Problem to solve => The reply is a verbatim copy of the listing below with its images dropped.

Supplied information =>
===============

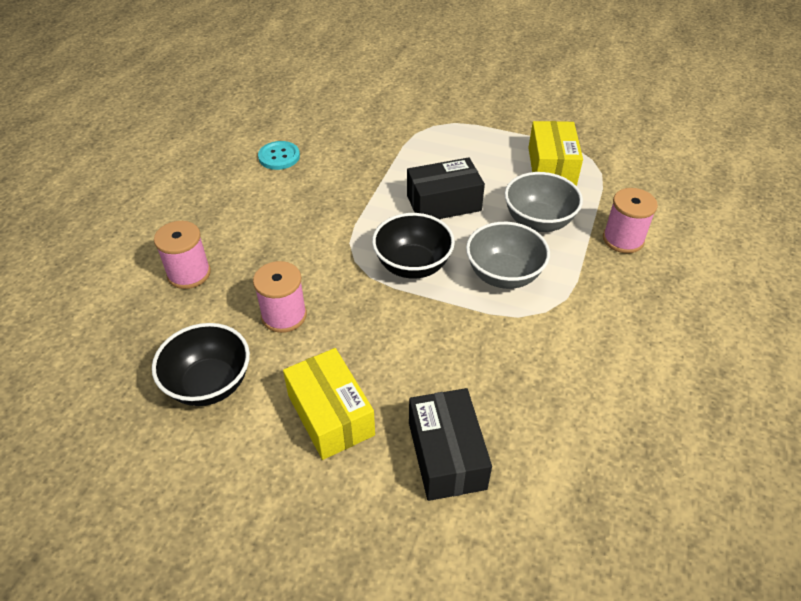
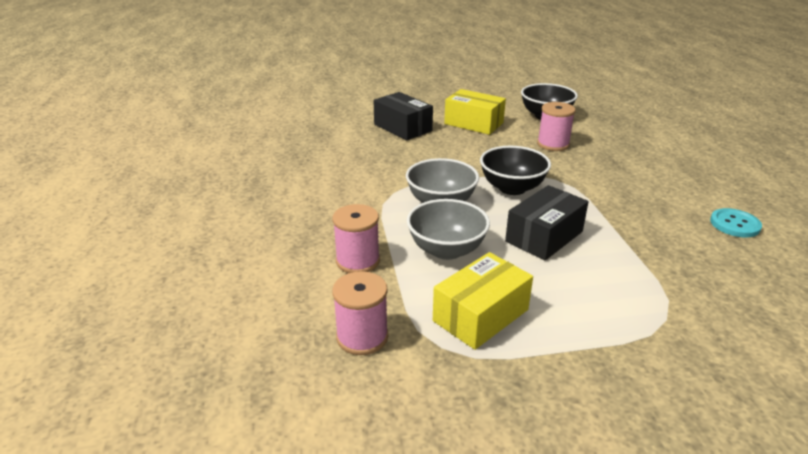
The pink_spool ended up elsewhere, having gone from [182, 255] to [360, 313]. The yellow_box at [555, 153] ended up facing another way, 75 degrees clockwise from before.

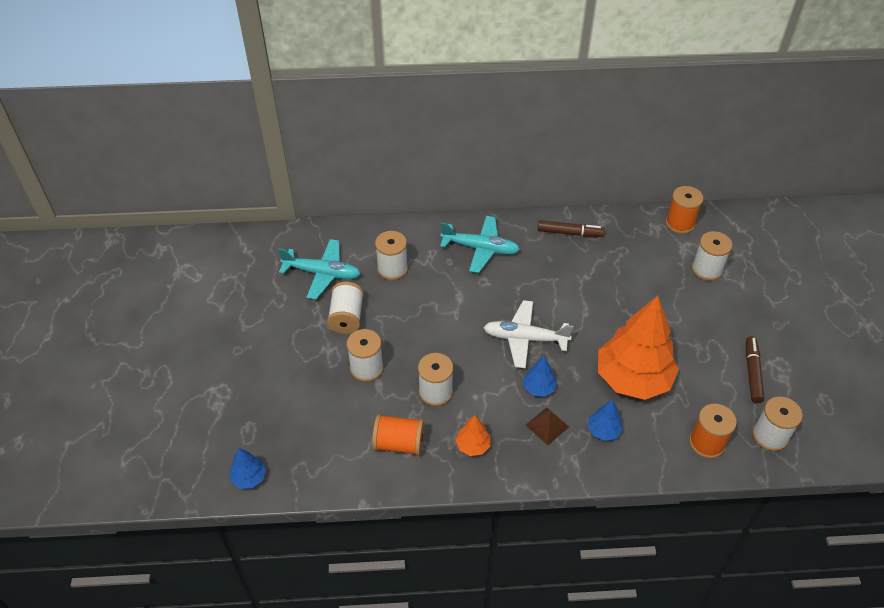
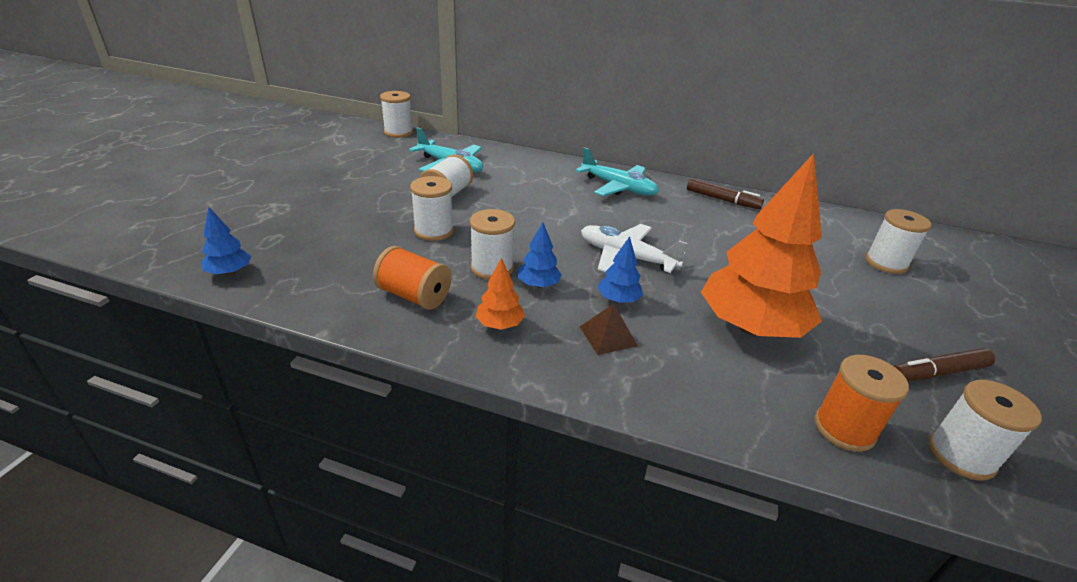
The second view lost the orange_spool at [684, 210]. The white_spool ended up elsewhere, having gone from [391, 255] to [396, 114]. The blue_tree ended up elsewhere, having gone from [605, 420] to [540, 255]. The brown_marker at [755, 369] ended up facing another way, 135 degrees counterclockwise from before.

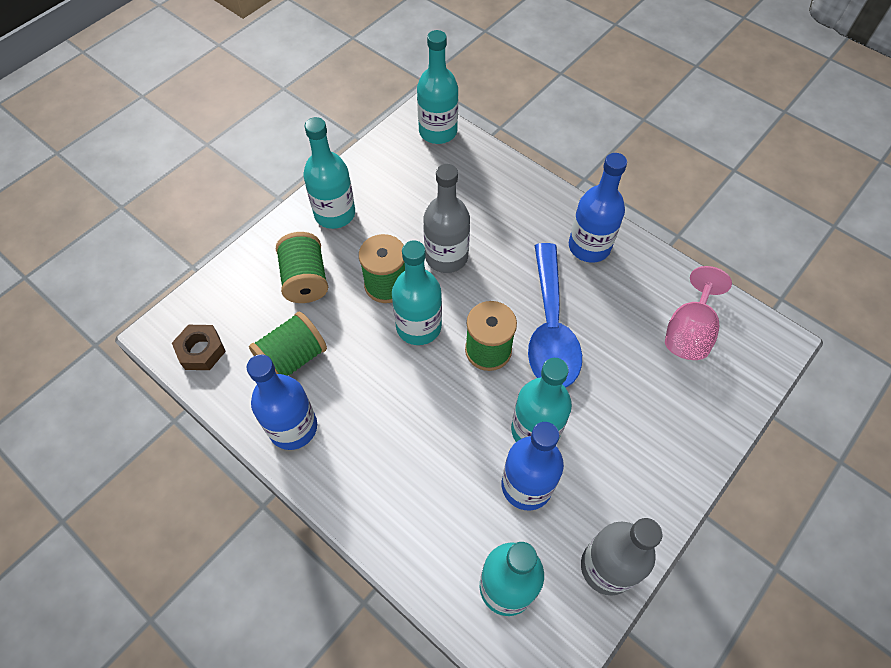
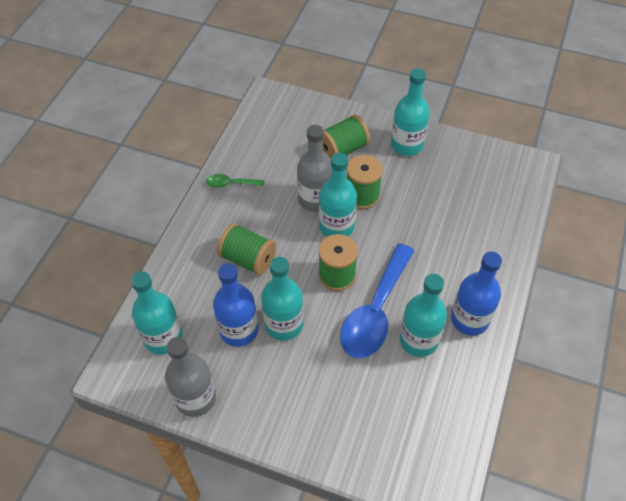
The second view lost the brown_nut at [199, 347]. The second view lost the pink_goblet at [698, 313]. The green_spool ended up elsewhere, having gone from [288, 343] to [246, 249]. The turquoise_bottle ended up elsewhere, having gone from [437, 87] to [423, 315]. The grey_bottle ended up elsewhere, having gone from [446, 218] to [314, 168]. Where the blue_bottle stood at [282, 402], the green_spoon came to stand at [235, 181]. The blue_spoon at [555, 315] ended up facing another way, 45 degrees counterclockwise from before.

===============

Task solution =>
The pink_spool ended up elsewhere, having gone from [182, 255] to [360, 313]. The yellow_box at [555, 153] ended up facing another way, 75 degrees clockwise from before.

The second view lost the orange_spool at [684, 210]. The white_spool ended up elsewhere, having gone from [391, 255] to [396, 114]. The blue_tree ended up elsewhere, having gone from [605, 420] to [540, 255]. The brown_marker at [755, 369] ended up facing another way, 135 degrees counterclockwise from before.

The second view lost the brown_nut at [199, 347]. The second view lost the pink_goblet at [698, 313]. The green_spool ended up elsewhere, having gone from [288, 343] to [246, 249]. The turquoise_bottle ended up elsewhere, having gone from [437, 87] to [423, 315]. The grey_bottle ended up elsewhere, having gone from [446, 218] to [314, 168]. Where the blue_bottle stood at [282, 402], the green_spoon came to stand at [235, 181]. The blue_spoon at [555, 315] ended up facing another way, 45 degrees counterclockwise from before.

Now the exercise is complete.